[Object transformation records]
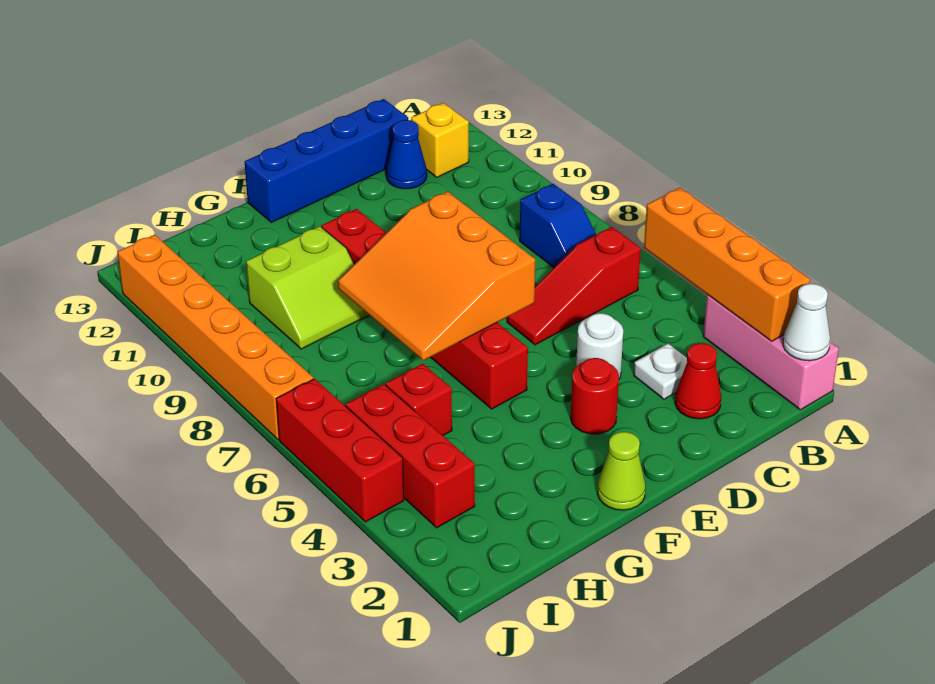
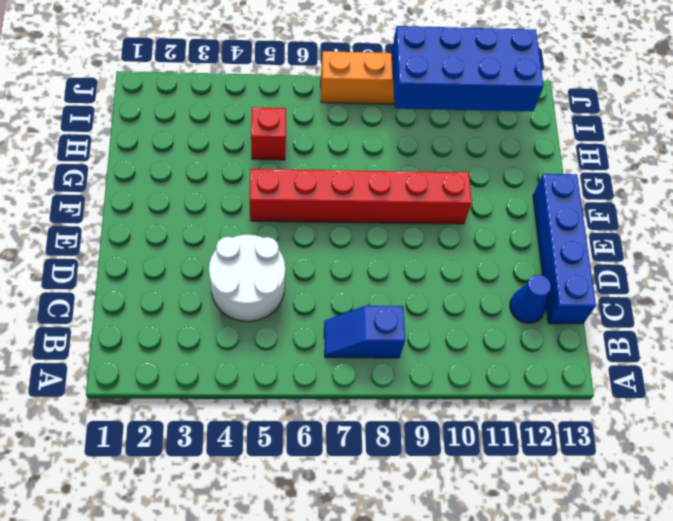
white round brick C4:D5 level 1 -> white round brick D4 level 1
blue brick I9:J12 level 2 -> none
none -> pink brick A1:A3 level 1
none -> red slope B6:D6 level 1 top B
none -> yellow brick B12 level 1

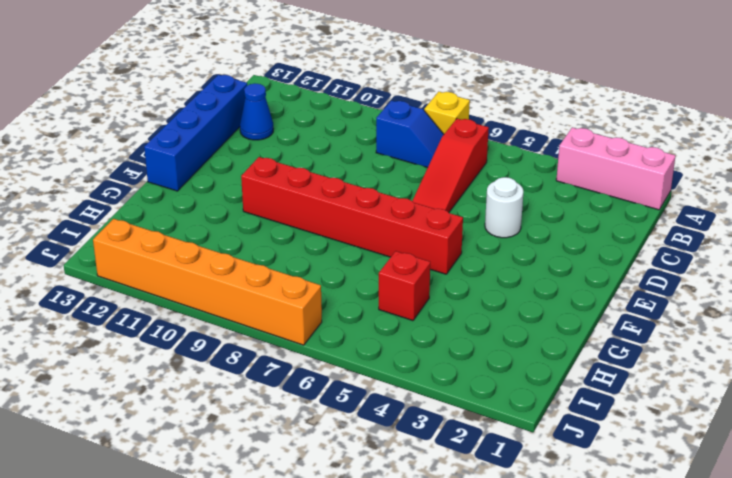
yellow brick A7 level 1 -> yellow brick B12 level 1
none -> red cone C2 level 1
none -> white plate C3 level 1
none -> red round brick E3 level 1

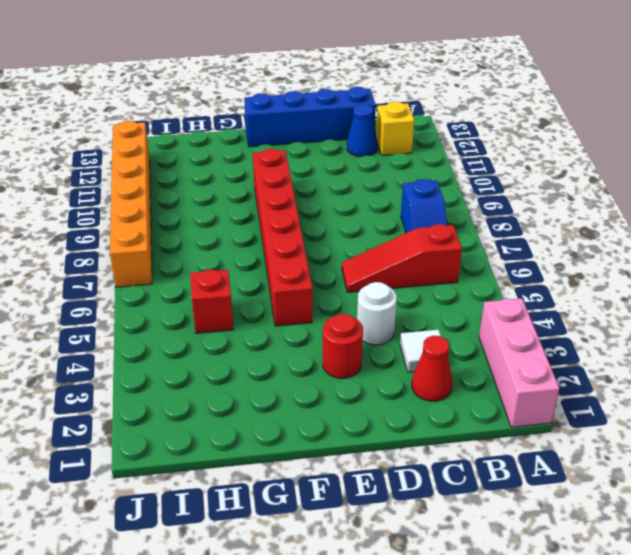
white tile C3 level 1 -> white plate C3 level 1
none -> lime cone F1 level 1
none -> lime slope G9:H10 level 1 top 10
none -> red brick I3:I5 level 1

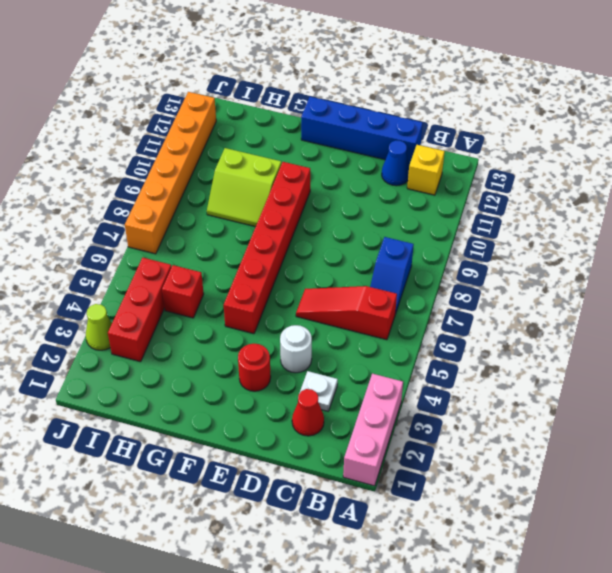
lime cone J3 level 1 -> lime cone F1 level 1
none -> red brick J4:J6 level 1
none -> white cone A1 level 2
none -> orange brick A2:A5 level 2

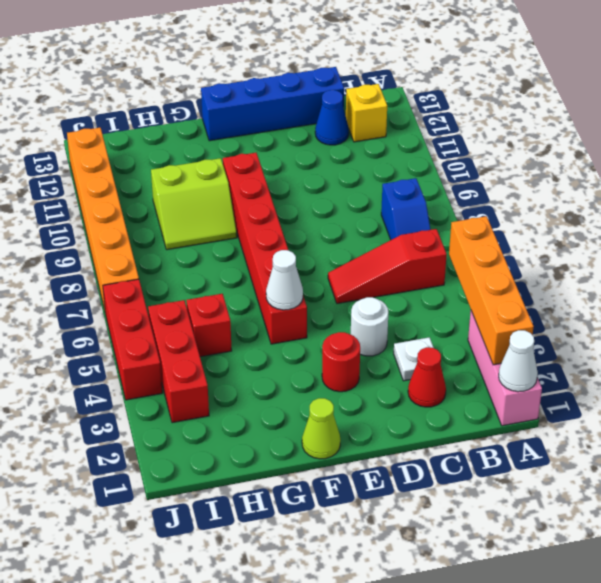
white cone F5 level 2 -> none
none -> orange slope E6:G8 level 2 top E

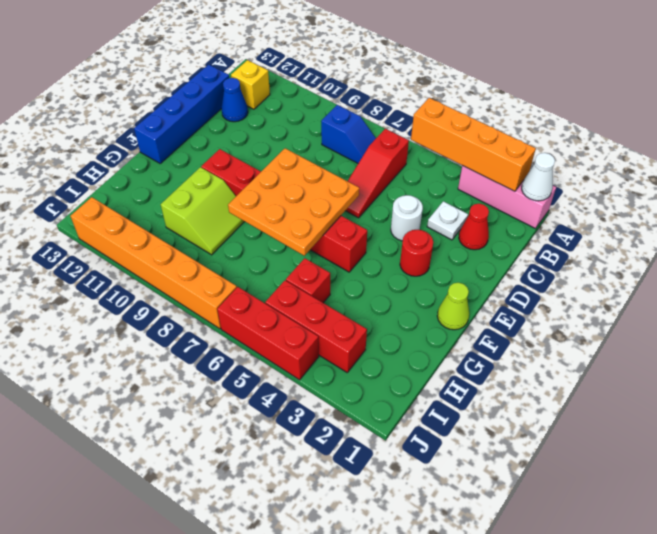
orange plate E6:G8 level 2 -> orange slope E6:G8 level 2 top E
...
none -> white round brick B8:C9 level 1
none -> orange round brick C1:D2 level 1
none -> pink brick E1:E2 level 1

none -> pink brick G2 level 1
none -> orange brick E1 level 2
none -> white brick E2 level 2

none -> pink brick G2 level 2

■ **Work order**
What's needed is an exact copy of the lines above from the one with "none -> orange brick A2:A5 level 2" through the one with "orange plate E6:G8", both included; the pictures stay out.

■ **Task answer**
none -> orange brick A2:A5 level 2

white cone F5 level 2 -> none
none -> orange slope E6:G8 level 2 top E

orange plate E6:G8 level 2 -> orange slope E6:G8 level 2 top E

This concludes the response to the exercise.